┌─ Material provided

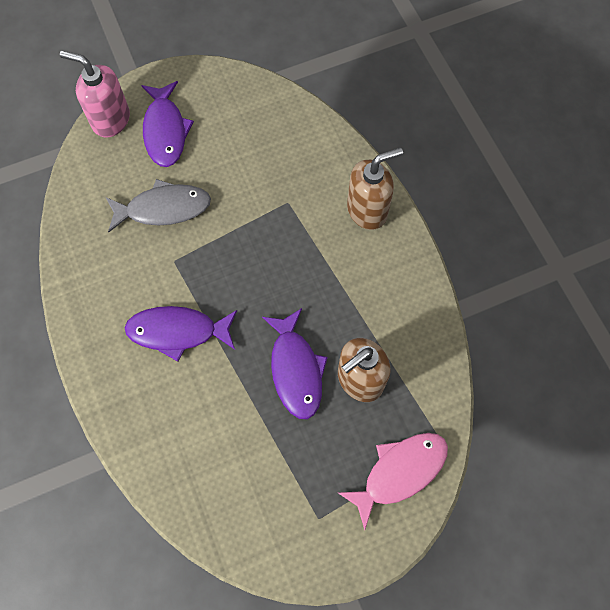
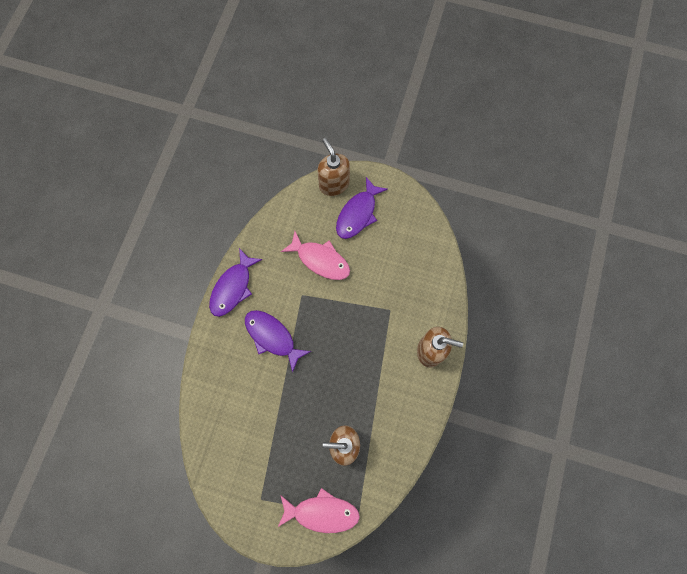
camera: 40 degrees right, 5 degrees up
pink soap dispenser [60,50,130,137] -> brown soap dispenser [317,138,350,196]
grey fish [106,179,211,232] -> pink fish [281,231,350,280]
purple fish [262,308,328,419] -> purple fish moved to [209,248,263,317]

└─

» Task details
Having found the line with "grey fish [106,179,211,232]", please set it down along with every line after it through the end of the material above, exactly and with nothing added.

» Task solution
grey fish [106,179,211,232] -> pink fish [281,231,350,280]
purple fish [262,308,328,419] -> purple fish moved to [209,248,263,317]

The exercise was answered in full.